[Version comparison data]

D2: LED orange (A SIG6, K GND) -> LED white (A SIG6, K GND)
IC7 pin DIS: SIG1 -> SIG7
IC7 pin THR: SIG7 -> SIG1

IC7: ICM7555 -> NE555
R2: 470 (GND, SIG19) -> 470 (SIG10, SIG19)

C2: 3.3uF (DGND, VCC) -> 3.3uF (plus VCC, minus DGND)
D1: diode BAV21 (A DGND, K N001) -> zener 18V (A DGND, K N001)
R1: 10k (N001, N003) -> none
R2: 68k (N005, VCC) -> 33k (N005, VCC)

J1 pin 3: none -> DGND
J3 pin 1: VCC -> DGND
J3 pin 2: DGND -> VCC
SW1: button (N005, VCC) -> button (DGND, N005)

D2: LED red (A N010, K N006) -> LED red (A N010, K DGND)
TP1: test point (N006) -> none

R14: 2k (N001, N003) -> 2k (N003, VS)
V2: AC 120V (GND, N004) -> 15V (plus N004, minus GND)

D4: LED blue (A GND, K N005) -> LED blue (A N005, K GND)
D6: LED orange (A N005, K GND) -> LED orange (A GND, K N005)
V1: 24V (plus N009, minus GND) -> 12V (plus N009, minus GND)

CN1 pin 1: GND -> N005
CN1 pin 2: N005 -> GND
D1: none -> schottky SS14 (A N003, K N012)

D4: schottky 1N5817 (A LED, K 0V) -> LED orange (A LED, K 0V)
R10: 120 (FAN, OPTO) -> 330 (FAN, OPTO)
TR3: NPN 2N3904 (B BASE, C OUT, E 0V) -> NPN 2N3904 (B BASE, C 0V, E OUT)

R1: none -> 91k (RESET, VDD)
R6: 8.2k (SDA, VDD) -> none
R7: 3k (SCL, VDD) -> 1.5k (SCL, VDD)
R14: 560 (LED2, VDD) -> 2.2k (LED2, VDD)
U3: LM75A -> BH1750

*What is being asked*. The expected result is an exact transcription of the lines from the one containing "R7: 3k (SCL, VDD) -> 1.5k (SCL, VDD)" through the end of the records above; please include both ends.

*Answer to the problem*.
R7: 3k (SCL, VDD) -> 1.5k (SCL, VDD)
R14: 560 (LED2, VDD) -> 2.2k (LED2, VDD)
U3: LM75A -> BH1750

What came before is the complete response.